[Exercise description]: All of the data below should be returned exactly.

[Data]:
--*--

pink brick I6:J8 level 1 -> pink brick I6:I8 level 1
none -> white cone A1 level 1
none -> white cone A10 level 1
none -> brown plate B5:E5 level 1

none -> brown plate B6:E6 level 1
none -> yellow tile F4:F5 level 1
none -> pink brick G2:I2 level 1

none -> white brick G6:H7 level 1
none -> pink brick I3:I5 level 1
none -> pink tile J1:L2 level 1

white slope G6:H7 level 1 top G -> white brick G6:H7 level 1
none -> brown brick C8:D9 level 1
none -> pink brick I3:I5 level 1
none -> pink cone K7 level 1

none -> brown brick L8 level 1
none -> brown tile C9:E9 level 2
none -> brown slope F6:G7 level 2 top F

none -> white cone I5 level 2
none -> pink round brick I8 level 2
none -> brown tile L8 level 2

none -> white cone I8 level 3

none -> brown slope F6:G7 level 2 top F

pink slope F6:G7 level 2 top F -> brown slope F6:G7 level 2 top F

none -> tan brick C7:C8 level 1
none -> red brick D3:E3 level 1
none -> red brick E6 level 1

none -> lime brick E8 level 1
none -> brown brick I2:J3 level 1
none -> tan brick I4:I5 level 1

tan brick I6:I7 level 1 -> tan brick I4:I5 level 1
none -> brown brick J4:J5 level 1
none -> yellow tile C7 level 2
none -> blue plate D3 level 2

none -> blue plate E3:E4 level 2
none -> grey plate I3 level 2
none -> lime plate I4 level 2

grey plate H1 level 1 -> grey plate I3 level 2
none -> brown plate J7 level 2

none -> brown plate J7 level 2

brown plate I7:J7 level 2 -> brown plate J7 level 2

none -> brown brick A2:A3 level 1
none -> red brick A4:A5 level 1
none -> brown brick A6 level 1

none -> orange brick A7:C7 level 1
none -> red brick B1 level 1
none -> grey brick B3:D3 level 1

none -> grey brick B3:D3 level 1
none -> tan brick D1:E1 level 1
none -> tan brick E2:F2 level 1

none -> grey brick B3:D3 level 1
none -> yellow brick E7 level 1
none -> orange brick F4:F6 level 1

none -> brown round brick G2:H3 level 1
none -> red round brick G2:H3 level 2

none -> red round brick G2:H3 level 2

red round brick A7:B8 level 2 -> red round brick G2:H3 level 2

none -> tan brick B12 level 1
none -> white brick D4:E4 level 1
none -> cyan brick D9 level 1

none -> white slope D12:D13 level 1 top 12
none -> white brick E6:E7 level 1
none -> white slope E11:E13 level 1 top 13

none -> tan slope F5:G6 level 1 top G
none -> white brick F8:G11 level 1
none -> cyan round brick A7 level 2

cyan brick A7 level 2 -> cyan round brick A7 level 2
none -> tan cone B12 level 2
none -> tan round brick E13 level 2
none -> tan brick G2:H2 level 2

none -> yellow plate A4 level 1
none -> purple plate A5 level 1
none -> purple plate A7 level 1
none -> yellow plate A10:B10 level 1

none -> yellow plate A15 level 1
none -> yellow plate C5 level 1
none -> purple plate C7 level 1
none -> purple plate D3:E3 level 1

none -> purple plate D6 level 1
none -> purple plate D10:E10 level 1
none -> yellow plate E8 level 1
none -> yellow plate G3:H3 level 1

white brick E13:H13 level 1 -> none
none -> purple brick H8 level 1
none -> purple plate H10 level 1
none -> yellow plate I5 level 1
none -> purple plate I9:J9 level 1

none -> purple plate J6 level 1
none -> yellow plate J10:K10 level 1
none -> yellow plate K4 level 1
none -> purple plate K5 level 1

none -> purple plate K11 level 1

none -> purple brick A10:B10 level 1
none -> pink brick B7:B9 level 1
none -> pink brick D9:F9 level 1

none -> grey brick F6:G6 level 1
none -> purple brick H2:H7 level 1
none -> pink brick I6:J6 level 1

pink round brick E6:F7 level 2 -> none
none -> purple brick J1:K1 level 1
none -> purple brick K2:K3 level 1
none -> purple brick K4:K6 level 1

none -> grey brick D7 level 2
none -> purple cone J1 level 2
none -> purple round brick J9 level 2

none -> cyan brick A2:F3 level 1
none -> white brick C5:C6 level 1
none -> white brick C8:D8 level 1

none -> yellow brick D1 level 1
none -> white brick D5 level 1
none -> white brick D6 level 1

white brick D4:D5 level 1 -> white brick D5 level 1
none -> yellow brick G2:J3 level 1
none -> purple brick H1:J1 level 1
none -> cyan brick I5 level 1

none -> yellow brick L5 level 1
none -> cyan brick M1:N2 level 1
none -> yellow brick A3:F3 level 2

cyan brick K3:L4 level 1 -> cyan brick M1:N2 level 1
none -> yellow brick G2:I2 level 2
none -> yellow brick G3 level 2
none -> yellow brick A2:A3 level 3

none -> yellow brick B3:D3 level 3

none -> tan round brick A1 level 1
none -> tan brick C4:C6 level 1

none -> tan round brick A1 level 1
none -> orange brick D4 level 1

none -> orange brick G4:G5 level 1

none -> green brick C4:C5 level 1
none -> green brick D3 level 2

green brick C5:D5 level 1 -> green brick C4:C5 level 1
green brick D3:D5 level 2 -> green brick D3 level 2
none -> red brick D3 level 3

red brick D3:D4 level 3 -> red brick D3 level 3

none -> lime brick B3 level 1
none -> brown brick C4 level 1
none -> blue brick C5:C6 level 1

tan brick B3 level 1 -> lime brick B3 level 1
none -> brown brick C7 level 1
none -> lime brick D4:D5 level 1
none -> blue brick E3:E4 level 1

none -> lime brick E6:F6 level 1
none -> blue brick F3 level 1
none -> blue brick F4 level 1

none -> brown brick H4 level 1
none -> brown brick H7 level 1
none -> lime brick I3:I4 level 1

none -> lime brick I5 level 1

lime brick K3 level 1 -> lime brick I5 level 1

--*--

[Output of the task]:
pink brick I6:J8 level 1 -> pink brick I6:I8 level 1
none -> white cone A1 level 1
none -> white cone A10 level 1
none -> brown plate B5:E5 level 1

none -> brown plate B6:E6 level 1
none -> yellow tile F4:F5 level 1
none -> pink brick G2:I2 level 1

none -> white brick G6:H7 level 1
none -> pink brick I3:I5 level 1
none -> pink tile J1:L2 level 1

white slope G6:H7 level 1 top G -> white brick G6:H7 level 1
none -> brown brick C8:D9 level 1
none -> pink brick I3:I5 level 1
none -> pink cone K7 level 1

none -> brown brick L8 level 1
none -> brown tile C9:E9 level 2
none -> brown slope F6:G7 level 2 top F

none -> white cone I5 level 2
none -> pink round brick I8 level 2
none -> brown tile L8 level 2

none -> white cone I8 level 3

none -> brown slope F6:G7 level 2 top F

pink slope F6:G7 level 2 top F -> brown slope F6:G7 level 2 top F

none -> tan brick C7:C8 level 1
none -> red brick D3:E3 level 1
none -> red brick E6 level 1

none -> lime brick E8 level 1
none -> brown brick I2:J3 level 1
none -> tan brick I4:I5 level 1

tan brick I6:I7 level 1 -> tan brick I4:I5 level 1
none -> brown brick J4:J5 level 1
none -> yellow tile C7 level 2
none -> blue plate D3 level 2

none -> blue plate E3:E4 level 2
none -> grey plate I3 level 2
none -> lime plate I4 level 2

grey plate H1 level 1 -> grey plate I3 level 2
none -> brown plate J7 level 2

none -> brown plate J7 level 2

brown plate I7:J7 level 2 -> brown plate J7 level 2

none -> brown brick A2:A3 level 1
none -> red brick A4:A5 level 1
none -> brown brick A6 level 1

none -> orange brick A7:C7 level 1
none -> red brick B1 level 1
none -> grey brick B3:D3 level 1

none -> grey brick B3:D3 level 1
none -> tan brick D1:E1 level 1
none -> tan brick E2:F2 level 1

none -> grey brick B3:D3 level 1
none -> yellow brick E7 level 1
none -> orange brick F4:F6 level 1

none -> brown round brick G2:H3 level 1
none -> red round brick G2:H3 level 2

none -> red round brick G2:H3 level 2

red round brick A7:B8 level 2 -> red round brick G2:H3 level 2

none -> tan brick B12 level 1
none -> white brick D4:E4 level 1
none -> cyan brick D9 level 1

none -> white slope D12:D13 level 1 top 12
none -> white brick E6:E7 level 1
none -> white slope E11:E13 level 1 top 13

none -> tan slope F5:G6 level 1 top G
none -> white brick F8:G11 level 1
none -> cyan round brick A7 level 2

cyan brick A7 level 2 -> cyan round brick A7 level 2
none -> tan cone B12 level 2
none -> tan round brick E13 level 2
none -> tan brick G2:H2 level 2

none -> yellow plate A4 level 1
none -> purple plate A5 level 1
none -> purple plate A7 level 1
none -> yellow plate A10:B10 level 1

none -> yellow plate A15 level 1
none -> yellow plate C5 level 1
none -> purple plate C7 level 1
none -> purple plate D3:E3 level 1

none -> purple plate D6 level 1
none -> purple plate D10:E10 level 1
none -> yellow plate E8 level 1
none -> yellow plate G3:H3 level 1

white brick E13:H13 level 1 -> none
none -> purple brick H8 level 1
none -> purple plate H10 level 1
none -> yellow plate I5 level 1
none -> purple plate I9:J9 level 1

none -> purple plate J6 level 1
none -> yellow plate J10:K10 level 1
none -> yellow plate K4 level 1
none -> purple plate K5 level 1

none -> purple plate K11 level 1

none -> purple brick A10:B10 level 1
none -> pink brick B7:B9 level 1
none -> pink brick D9:F9 level 1

none -> grey brick F6:G6 level 1
none -> purple brick H2:H7 level 1
none -> pink brick I6:J6 level 1

pink round brick E6:F7 level 2 -> none
none -> purple brick J1:K1 level 1
none -> purple brick K2:K3 level 1
none -> purple brick K4:K6 level 1

none -> grey brick D7 level 2
none -> purple cone J1 level 2
none -> purple round brick J9 level 2

none -> cyan brick A2:F3 level 1
none -> white brick C5:C6 level 1
none -> white brick C8:D8 level 1

none -> yellow brick D1 level 1
none -> white brick D5 level 1
none -> white brick D6 level 1

white brick D4:D5 level 1 -> white brick D5 level 1
none -> yellow brick G2:J3 level 1
none -> purple brick H1:J1 level 1
none -> cyan brick I5 level 1

none -> yellow brick L5 level 1
none -> cyan brick M1:N2 level 1
none -> yellow brick A3:F3 level 2

cyan brick K3:L4 level 1 -> cyan brick M1:N2 level 1
none -> yellow brick G2:I2 level 2
none -> yellow brick G3 level 2
none -> yellow brick A2:A3 level 3

none -> yellow brick B3:D3 level 3

none -> tan round brick A1 level 1
none -> tan brick C4:C6 level 1

none -> tan round brick A1 level 1
none -> orange brick D4 level 1

none -> orange brick G4:G5 level 1

none -> green brick C4:C5 level 1
none -> green brick D3 level 2

green brick C5:D5 level 1 -> green brick C4:C5 level 1
green brick D3:D5 level 2 -> green brick D3 level 2
none -> red brick D3 level 3

red brick D3:D4 level 3 -> red brick D3 level 3

none -> lime brick B3 level 1
none -> brown brick C4 level 1
none -> blue brick C5:C6 level 1

tan brick B3 level 1 -> lime brick B3 level 1
none -> brown brick C7 level 1
none -> lime brick D4:D5 level 1
none -> blue brick E3:E4 level 1

none -> lime brick E6:F6 level 1
none -> blue brick F3 level 1
none -> blue brick F4 level 1

none -> brown brick H4 level 1
none -> brown brick H7 level 1
none -> lime brick I3:I4 level 1

none -> lime brick I5 level 1

lime brick K3 level 1 -> lime brick I5 level 1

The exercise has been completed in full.